--- MATERIAL SHOWN Enclosed Below ---
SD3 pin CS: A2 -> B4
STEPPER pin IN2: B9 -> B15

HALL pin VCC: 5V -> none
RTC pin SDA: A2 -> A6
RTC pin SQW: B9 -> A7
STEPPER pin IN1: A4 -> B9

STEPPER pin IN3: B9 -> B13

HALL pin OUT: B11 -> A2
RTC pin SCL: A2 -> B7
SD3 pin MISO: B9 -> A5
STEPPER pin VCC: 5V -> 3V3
--- End of Enclosed MATERIAL SHOWN ---
--- MATERIAL SHOWN Enclosed Below ---
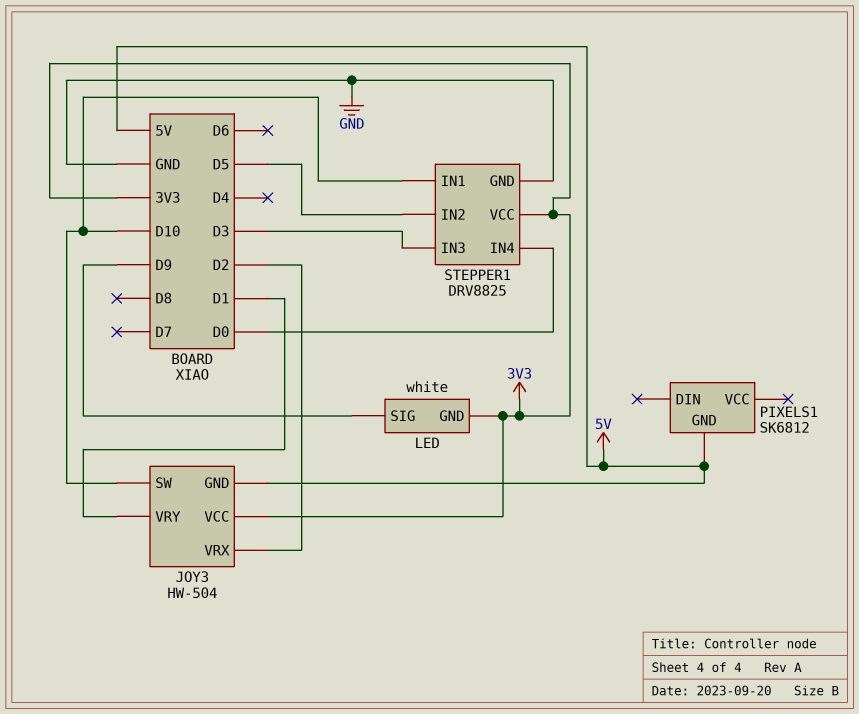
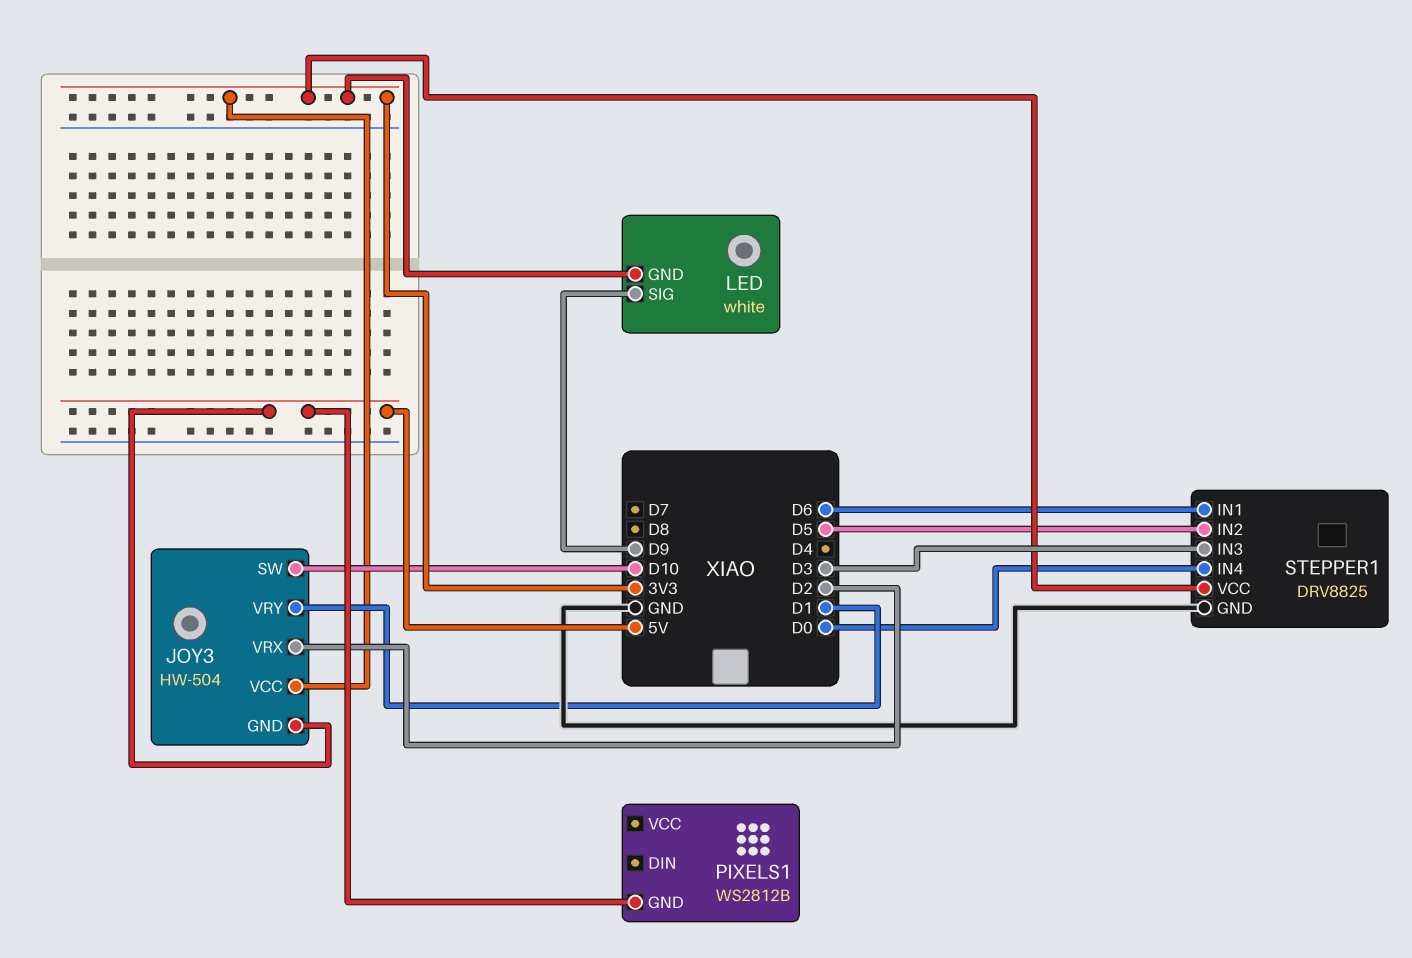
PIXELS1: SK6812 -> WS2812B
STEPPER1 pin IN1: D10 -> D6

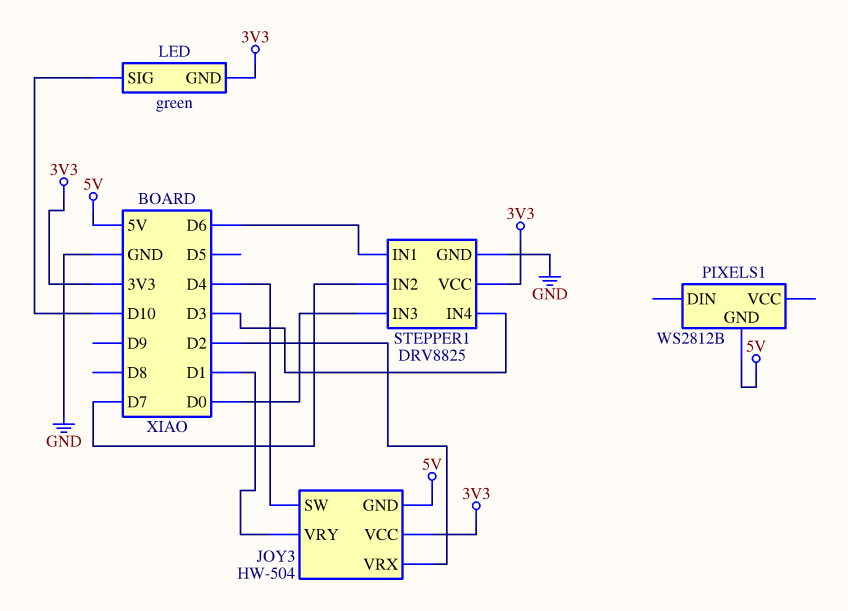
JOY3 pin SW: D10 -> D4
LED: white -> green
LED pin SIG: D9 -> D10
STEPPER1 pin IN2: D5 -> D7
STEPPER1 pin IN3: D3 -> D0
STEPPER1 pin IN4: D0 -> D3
--- End of Enclosed MATERIAL SHOWN ---
--- MATERIAL SHOWN Enclosed Below ---
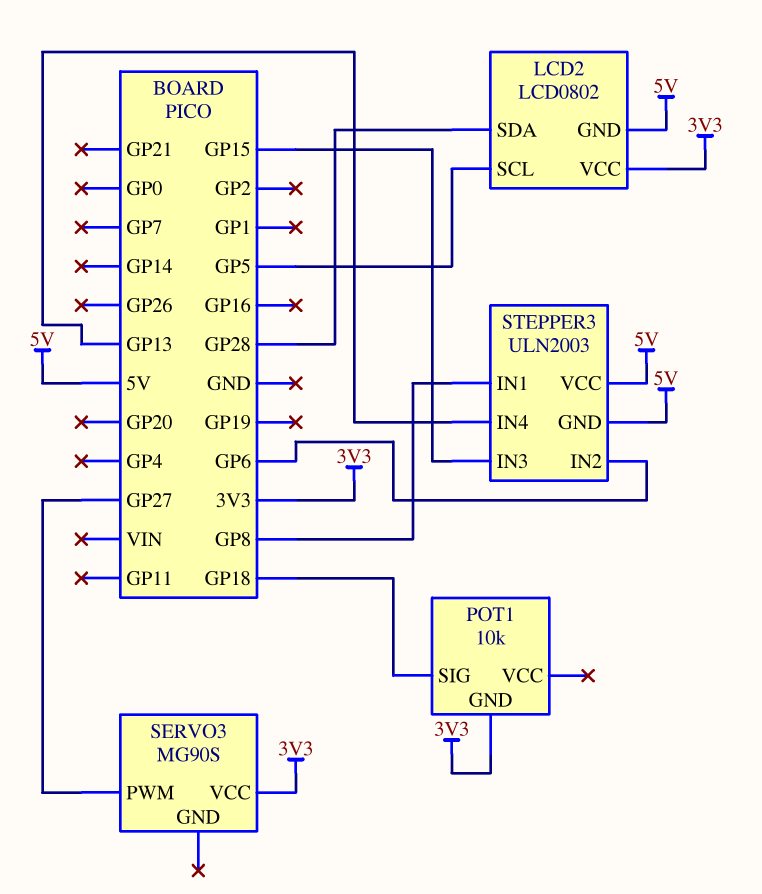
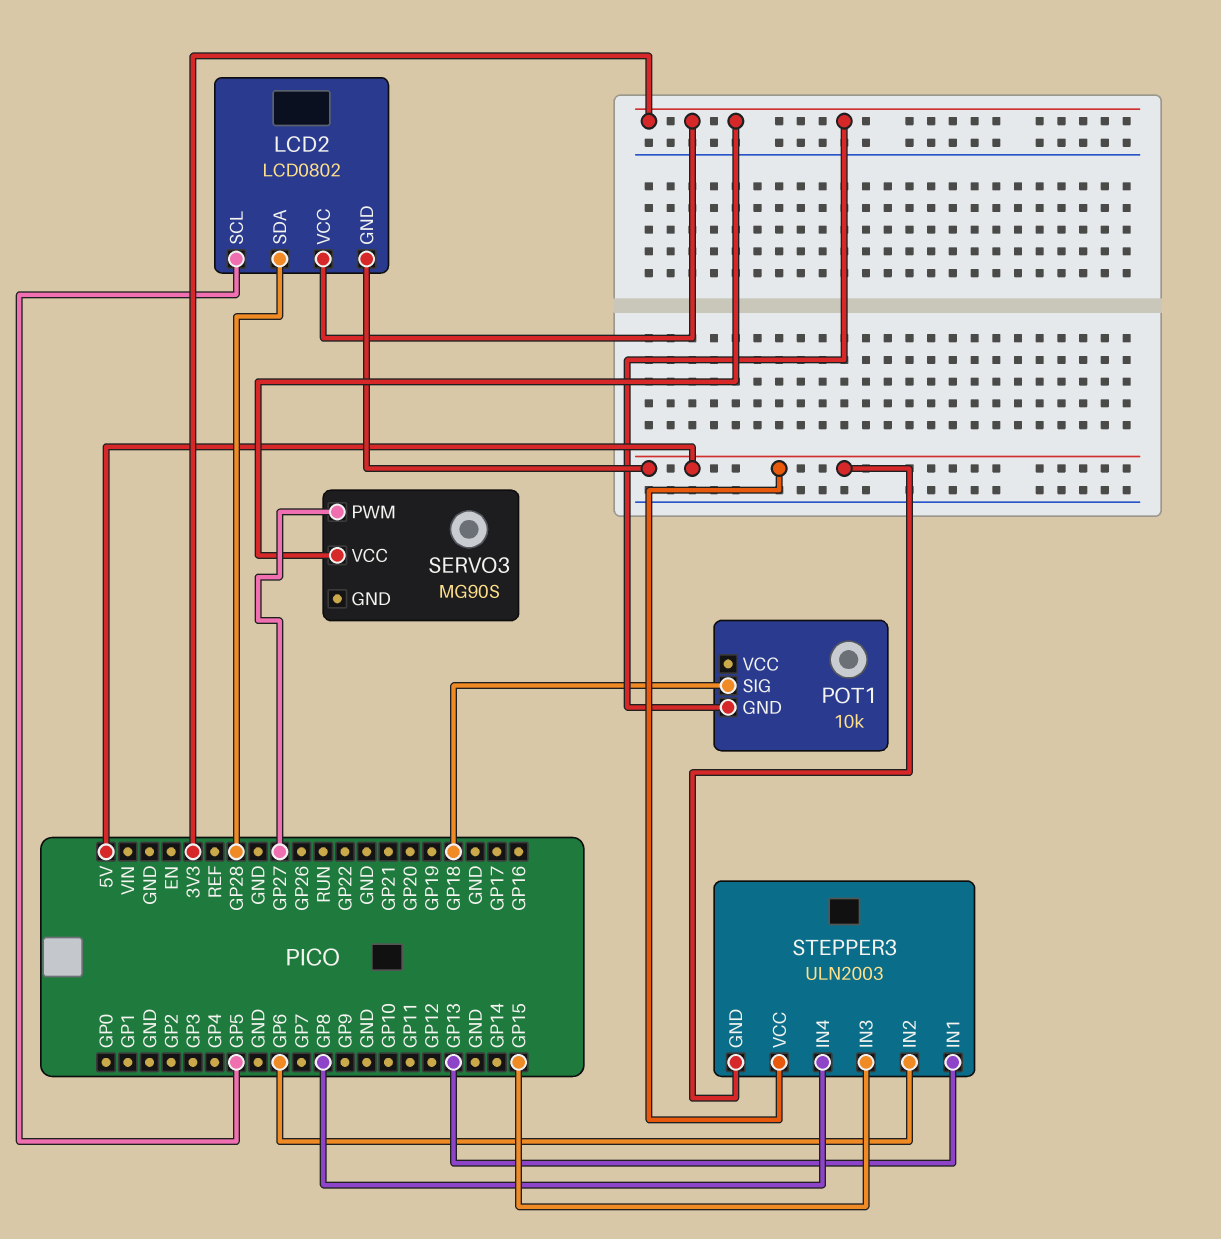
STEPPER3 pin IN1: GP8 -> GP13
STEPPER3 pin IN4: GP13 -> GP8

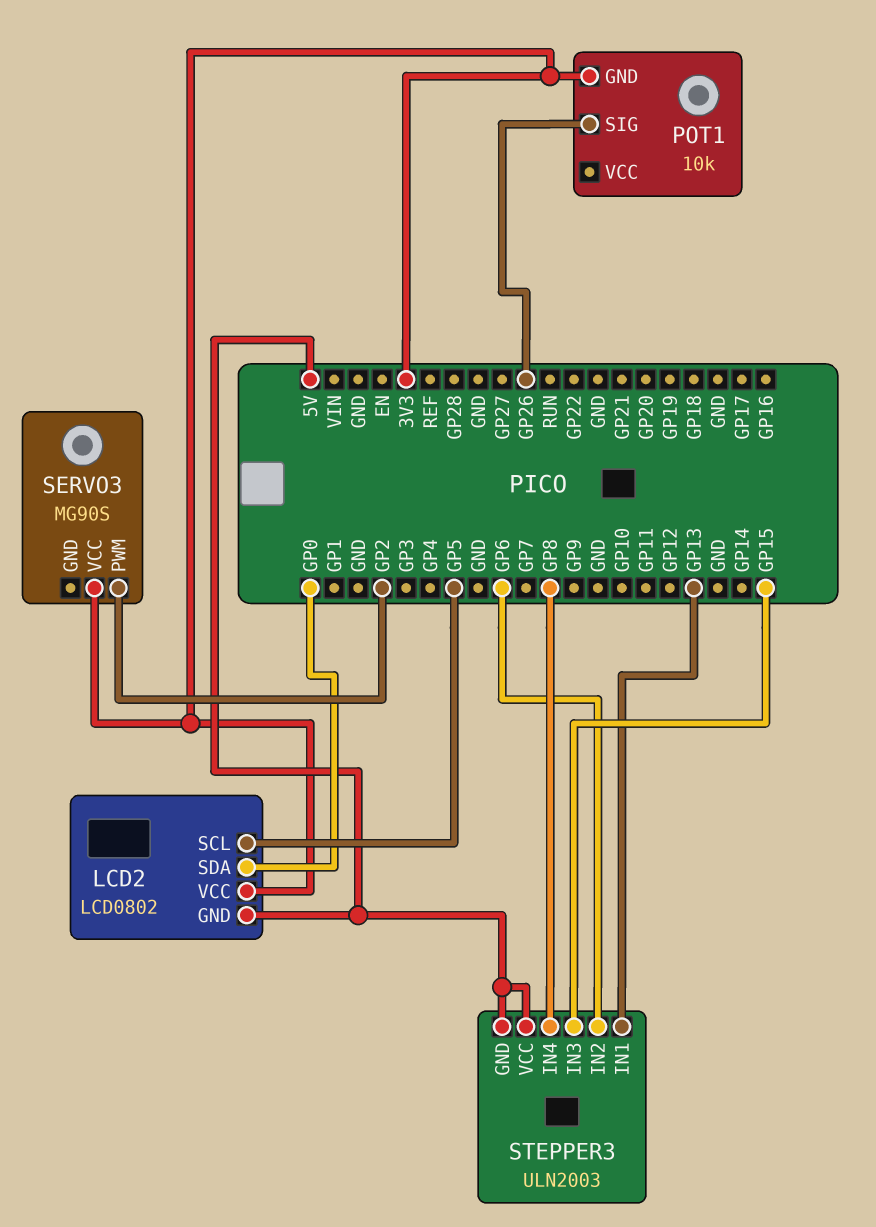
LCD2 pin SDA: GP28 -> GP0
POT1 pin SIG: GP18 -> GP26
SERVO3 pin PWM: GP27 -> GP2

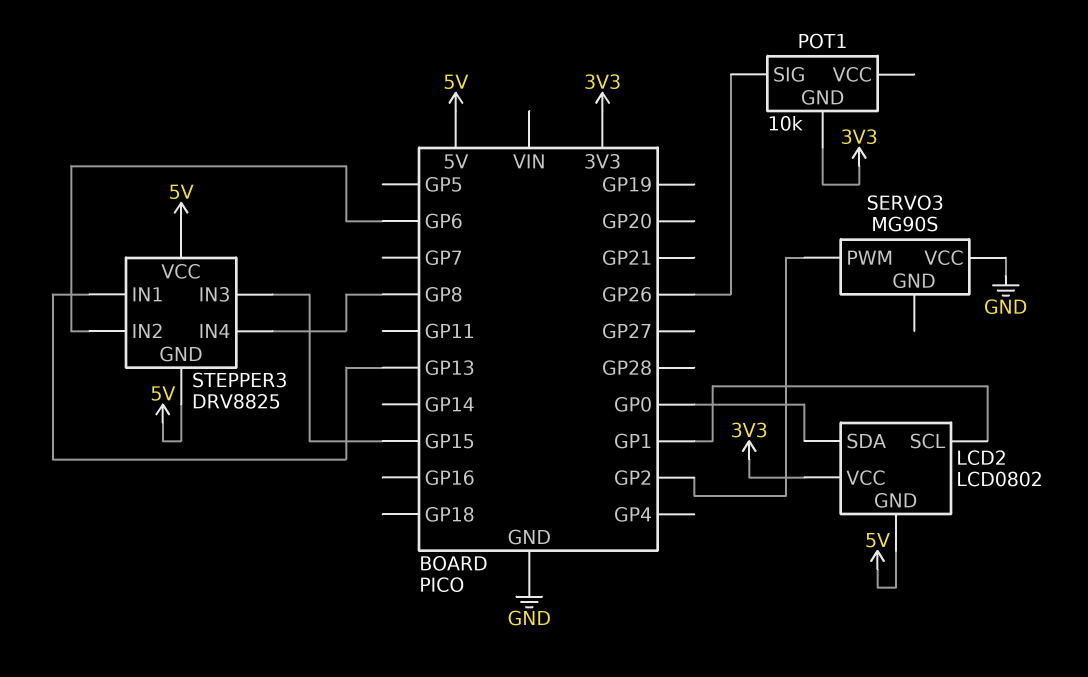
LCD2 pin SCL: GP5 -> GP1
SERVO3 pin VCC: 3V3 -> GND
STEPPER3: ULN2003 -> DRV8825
--- End of Enclosed MATERIAL SHOWN ---
WHAT TO WORK ON – Taking the line with "SD3 pin CS: A2 -> B4" as the first and the line with "SD3 pin MISO: B9 -> A5" as the last, retype that stretch of the data above exactly, with no other lines.

SOLUTION FOR THIS EXERCISE –
SD3 pin CS: A2 -> B4
STEPPER pin IN2: B9 -> B15

HALL pin VCC: 5V -> none
RTC pin SDA: A2 -> A6
RTC pin SQW: B9 -> A7
STEPPER pin IN1: A4 -> B9

STEPPER pin IN3: B9 -> B13

HALL pin OUT: B11 -> A2
RTC pin SCL: A2 -> B7
SD3 pin MISO: B9 -> A5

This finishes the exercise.